(What needs to be done):
Print the data below exactly, but only the lines from the one containing "(810, 221) = (381, 220): none" down to the one containing "(850, 375) = (536, 256): white", inclusive.

(Source records):

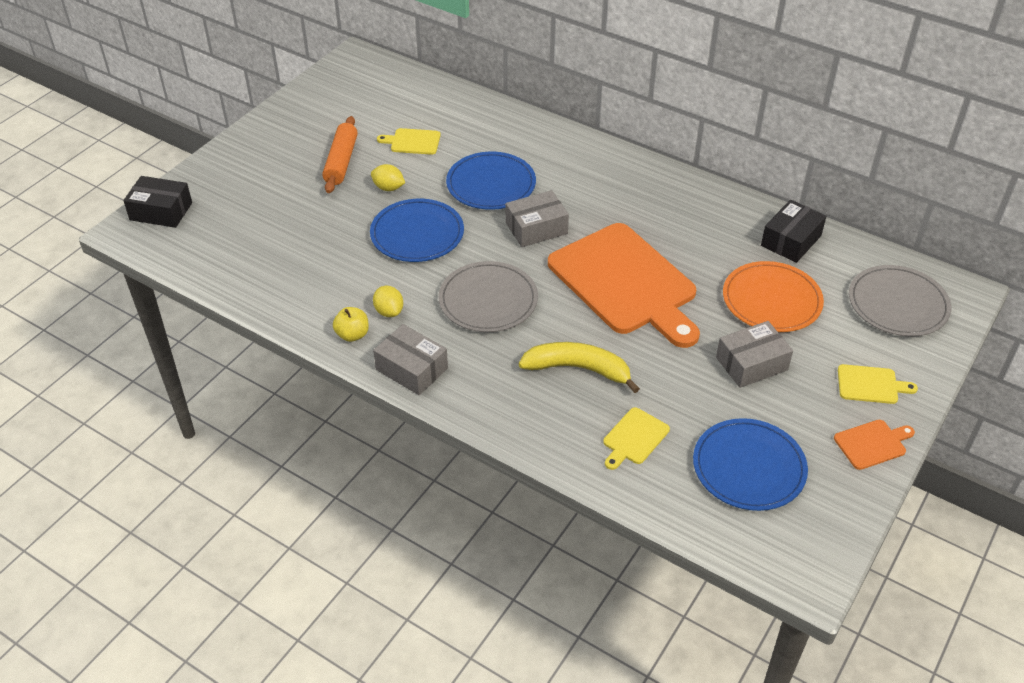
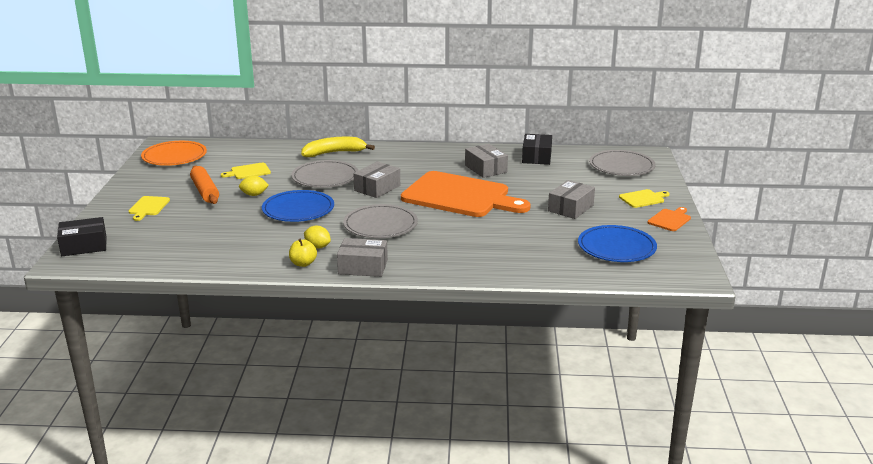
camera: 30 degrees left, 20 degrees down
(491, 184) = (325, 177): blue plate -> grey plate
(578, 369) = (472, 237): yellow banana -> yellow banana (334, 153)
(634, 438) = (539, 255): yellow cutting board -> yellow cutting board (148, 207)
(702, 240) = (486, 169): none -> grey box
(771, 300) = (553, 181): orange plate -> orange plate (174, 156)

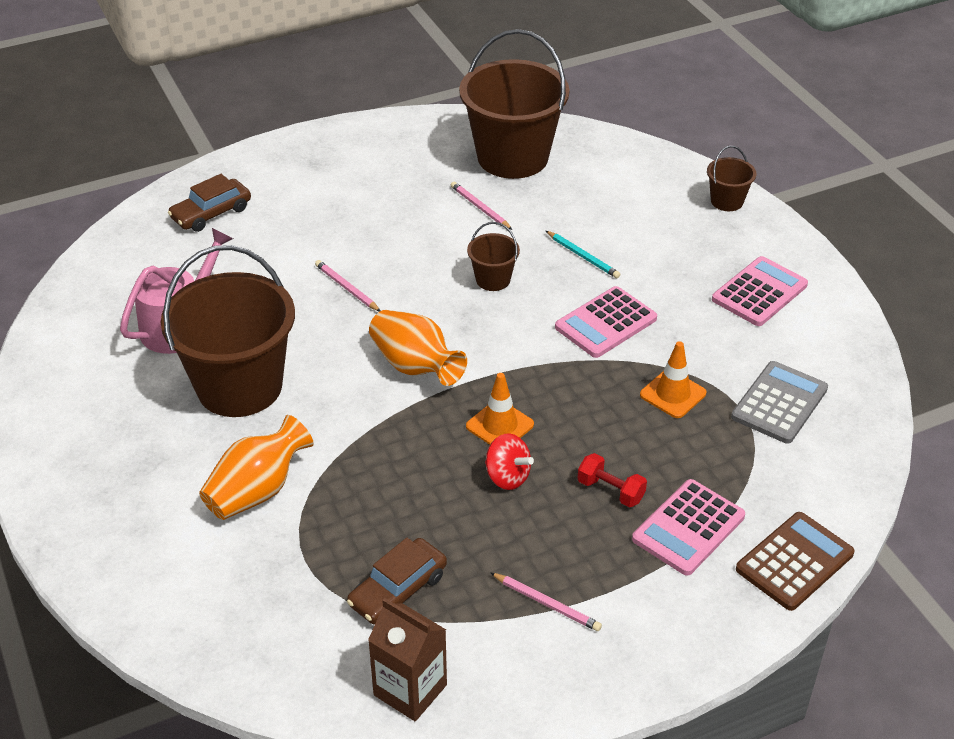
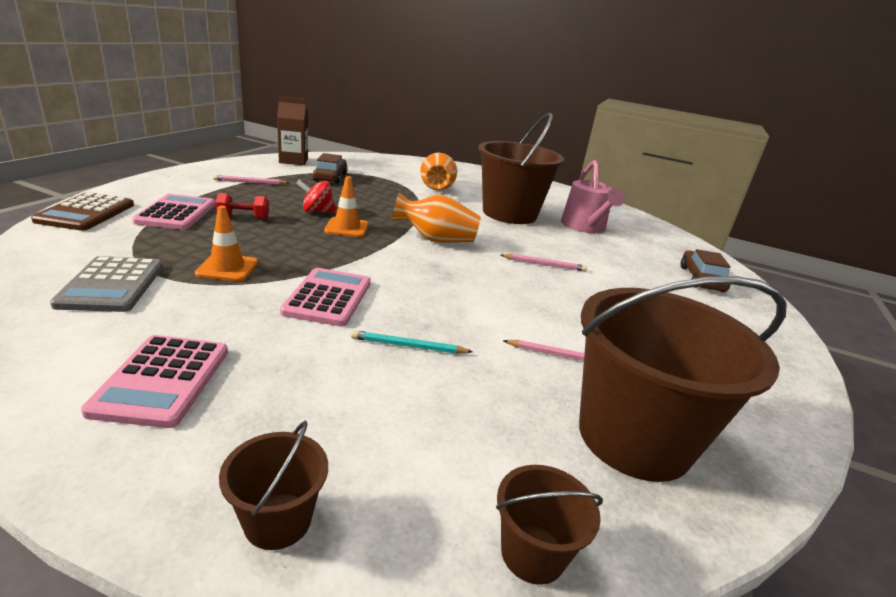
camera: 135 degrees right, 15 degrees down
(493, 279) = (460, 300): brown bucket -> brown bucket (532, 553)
...
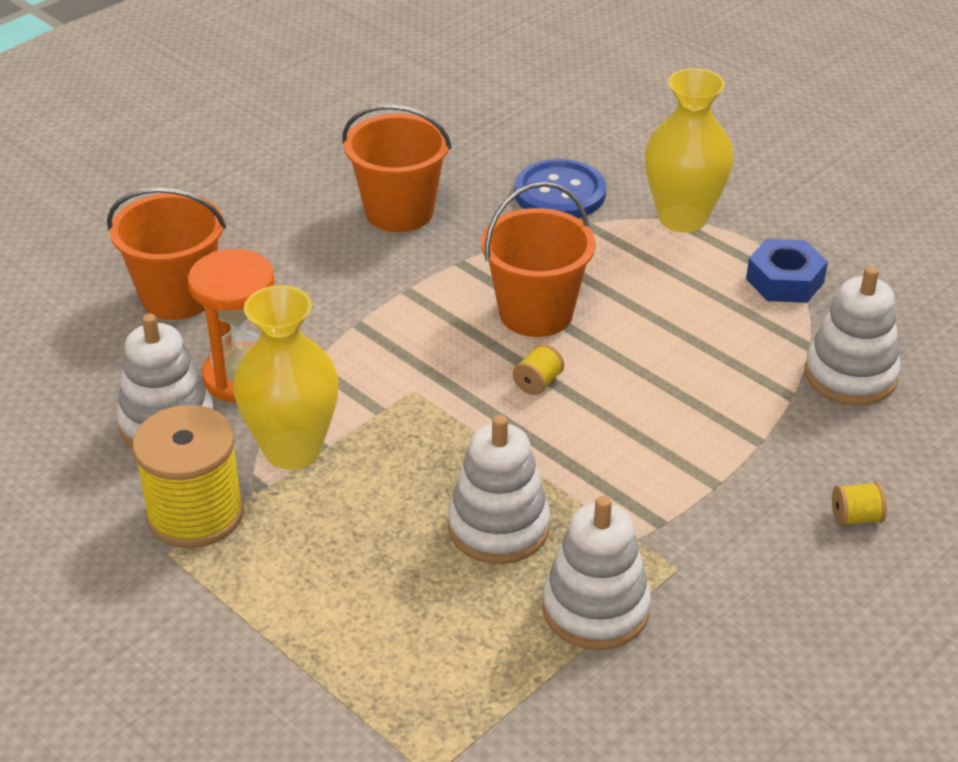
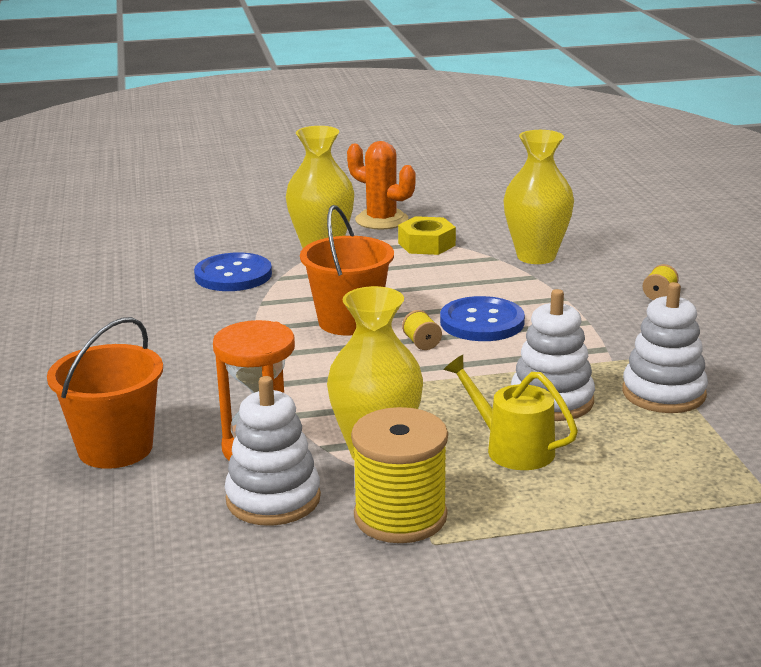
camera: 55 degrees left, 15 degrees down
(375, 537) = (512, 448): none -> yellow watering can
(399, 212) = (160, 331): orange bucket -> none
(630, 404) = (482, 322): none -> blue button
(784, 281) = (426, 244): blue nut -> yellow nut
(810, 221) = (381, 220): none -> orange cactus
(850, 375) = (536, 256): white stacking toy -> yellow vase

(Exercise answer):
(810, 221) = (381, 220): none -> orange cactus
(850, 375) = (536, 256): white stacking toy -> yellow vase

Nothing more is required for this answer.